━━ PROVIDED MATERIAL ━━

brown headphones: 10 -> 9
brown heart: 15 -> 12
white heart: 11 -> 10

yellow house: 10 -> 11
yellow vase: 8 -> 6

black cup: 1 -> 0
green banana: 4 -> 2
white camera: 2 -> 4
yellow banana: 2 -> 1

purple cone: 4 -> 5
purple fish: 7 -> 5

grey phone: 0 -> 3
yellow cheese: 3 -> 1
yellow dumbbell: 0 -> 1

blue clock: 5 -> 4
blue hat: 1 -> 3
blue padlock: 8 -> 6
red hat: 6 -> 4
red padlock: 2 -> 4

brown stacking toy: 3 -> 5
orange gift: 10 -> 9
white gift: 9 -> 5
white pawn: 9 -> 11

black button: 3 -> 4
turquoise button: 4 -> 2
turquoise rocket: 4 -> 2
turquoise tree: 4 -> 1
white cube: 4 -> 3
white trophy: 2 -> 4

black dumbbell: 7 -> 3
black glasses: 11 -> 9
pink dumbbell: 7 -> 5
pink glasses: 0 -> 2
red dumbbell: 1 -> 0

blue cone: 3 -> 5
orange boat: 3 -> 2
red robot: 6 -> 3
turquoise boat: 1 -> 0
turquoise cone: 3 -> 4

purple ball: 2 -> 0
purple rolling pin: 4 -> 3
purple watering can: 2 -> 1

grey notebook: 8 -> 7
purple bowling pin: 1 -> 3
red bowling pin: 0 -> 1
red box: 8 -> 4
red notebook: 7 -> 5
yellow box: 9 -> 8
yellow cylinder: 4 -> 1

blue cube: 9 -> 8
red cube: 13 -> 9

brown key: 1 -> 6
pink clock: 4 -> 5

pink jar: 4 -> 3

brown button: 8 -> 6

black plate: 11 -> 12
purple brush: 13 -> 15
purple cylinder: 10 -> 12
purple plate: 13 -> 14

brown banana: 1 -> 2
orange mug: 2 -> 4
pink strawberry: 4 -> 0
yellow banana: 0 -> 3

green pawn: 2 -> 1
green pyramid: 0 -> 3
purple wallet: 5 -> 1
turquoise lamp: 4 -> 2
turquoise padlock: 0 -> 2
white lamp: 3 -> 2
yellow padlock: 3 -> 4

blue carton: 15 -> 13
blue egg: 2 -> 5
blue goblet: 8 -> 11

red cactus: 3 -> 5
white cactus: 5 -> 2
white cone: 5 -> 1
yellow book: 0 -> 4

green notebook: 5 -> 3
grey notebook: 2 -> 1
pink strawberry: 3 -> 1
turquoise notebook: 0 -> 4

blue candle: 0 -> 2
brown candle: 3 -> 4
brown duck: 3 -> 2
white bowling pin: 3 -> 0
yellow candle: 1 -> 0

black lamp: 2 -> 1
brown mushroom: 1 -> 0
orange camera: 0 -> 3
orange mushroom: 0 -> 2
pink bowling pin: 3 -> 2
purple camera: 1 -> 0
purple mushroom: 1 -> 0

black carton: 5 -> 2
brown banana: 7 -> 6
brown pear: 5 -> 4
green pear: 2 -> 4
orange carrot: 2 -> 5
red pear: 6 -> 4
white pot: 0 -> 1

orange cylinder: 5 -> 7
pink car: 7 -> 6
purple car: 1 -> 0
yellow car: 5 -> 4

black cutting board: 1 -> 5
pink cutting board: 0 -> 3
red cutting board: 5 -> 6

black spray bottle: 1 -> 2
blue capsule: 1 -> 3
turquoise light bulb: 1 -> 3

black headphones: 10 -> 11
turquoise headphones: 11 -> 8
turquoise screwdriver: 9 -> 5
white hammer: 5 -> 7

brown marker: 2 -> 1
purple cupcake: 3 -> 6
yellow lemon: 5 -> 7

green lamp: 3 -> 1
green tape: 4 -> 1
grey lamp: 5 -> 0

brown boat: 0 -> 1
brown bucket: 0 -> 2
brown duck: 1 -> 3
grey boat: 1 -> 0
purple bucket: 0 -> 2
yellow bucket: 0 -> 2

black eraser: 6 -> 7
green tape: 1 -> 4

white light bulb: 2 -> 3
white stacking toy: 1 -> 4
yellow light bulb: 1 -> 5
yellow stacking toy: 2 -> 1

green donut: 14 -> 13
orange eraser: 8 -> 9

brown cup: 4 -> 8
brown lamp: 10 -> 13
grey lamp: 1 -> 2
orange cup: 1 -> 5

━━━

Give back all the records exactly as they stand.

§ SOLUTION FOR THIS EXERCISE:
brown headphones: 10 -> 9
brown heart: 15 -> 12
white heart: 11 -> 10

yellow house: 10 -> 11
yellow vase: 8 -> 6

black cup: 1 -> 0
green banana: 4 -> 2
white camera: 2 -> 4
yellow banana: 2 -> 1

purple cone: 4 -> 5
purple fish: 7 -> 5

grey phone: 0 -> 3
yellow cheese: 3 -> 1
yellow dumbbell: 0 -> 1

blue clock: 5 -> 4
blue hat: 1 -> 3
blue padlock: 8 -> 6
red hat: 6 -> 4
red padlock: 2 -> 4

brown stacking toy: 3 -> 5
orange gift: 10 -> 9
white gift: 9 -> 5
white pawn: 9 -> 11

black button: 3 -> 4
turquoise button: 4 -> 2
turquoise rocket: 4 -> 2
turquoise tree: 4 -> 1
white cube: 4 -> 3
white trophy: 2 -> 4

black dumbbell: 7 -> 3
black glasses: 11 -> 9
pink dumbbell: 7 -> 5
pink glasses: 0 -> 2
red dumbbell: 1 -> 0

blue cone: 3 -> 5
orange boat: 3 -> 2
red robot: 6 -> 3
turquoise boat: 1 -> 0
turquoise cone: 3 -> 4

purple ball: 2 -> 0
purple rolling pin: 4 -> 3
purple watering can: 2 -> 1

grey notebook: 8 -> 7
purple bowling pin: 1 -> 3
red bowling pin: 0 -> 1
red box: 8 -> 4
red notebook: 7 -> 5
yellow box: 9 -> 8
yellow cylinder: 4 -> 1

blue cube: 9 -> 8
red cube: 13 -> 9

brown key: 1 -> 6
pink clock: 4 -> 5

pink jar: 4 -> 3

brown button: 8 -> 6

black plate: 11 -> 12
purple brush: 13 -> 15
purple cylinder: 10 -> 12
purple plate: 13 -> 14

brown banana: 1 -> 2
orange mug: 2 -> 4
pink strawberry: 4 -> 0
yellow banana: 0 -> 3

green pawn: 2 -> 1
green pyramid: 0 -> 3
purple wallet: 5 -> 1
turquoise lamp: 4 -> 2
turquoise padlock: 0 -> 2
white lamp: 3 -> 2
yellow padlock: 3 -> 4

blue carton: 15 -> 13
blue egg: 2 -> 5
blue goblet: 8 -> 11

red cactus: 3 -> 5
white cactus: 5 -> 2
white cone: 5 -> 1
yellow book: 0 -> 4

green notebook: 5 -> 3
grey notebook: 2 -> 1
pink strawberry: 3 -> 1
turquoise notebook: 0 -> 4

blue candle: 0 -> 2
brown candle: 3 -> 4
brown duck: 3 -> 2
white bowling pin: 3 -> 0
yellow candle: 1 -> 0

black lamp: 2 -> 1
brown mushroom: 1 -> 0
orange camera: 0 -> 3
orange mushroom: 0 -> 2
pink bowling pin: 3 -> 2
purple camera: 1 -> 0
purple mushroom: 1 -> 0

black carton: 5 -> 2
brown banana: 7 -> 6
brown pear: 5 -> 4
green pear: 2 -> 4
orange carrot: 2 -> 5
red pear: 6 -> 4
white pot: 0 -> 1

orange cylinder: 5 -> 7
pink car: 7 -> 6
purple car: 1 -> 0
yellow car: 5 -> 4

black cutting board: 1 -> 5
pink cutting board: 0 -> 3
red cutting board: 5 -> 6

black spray bottle: 1 -> 2
blue capsule: 1 -> 3
turquoise light bulb: 1 -> 3

black headphones: 10 -> 11
turquoise headphones: 11 -> 8
turquoise screwdriver: 9 -> 5
white hammer: 5 -> 7

brown marker: 2 -> 1
purple cupcake: 3 -> 6
yellow lemon: 5 -> 7

green lamp: 3 -> 1
green tape: 4 -> 1
grey lamp: 5 -> 0

brown boat: 0 -> 1
brown bucket: 0 -> 2
brown duck: 1 -> 3
grey boat: 1 -> 0
purple bucket: 0 -> 2
yellow bucket: 0 -> 2

black eraser: 6 -> 7
green tape: 1 -> 4

white light bulb: 2 -> 3
white stacking toy: 1 -> 4
yellow light bulb: 1 -> 5
yellow stacking toy: 2 -> 1

green donut: 14 -> 13
orange eraser: 8 -> 9

brown cup: 4 -> 8
brown lamp: 10 -> 13
grey lamp: 1 -> 2
orange cup: 1 -> 5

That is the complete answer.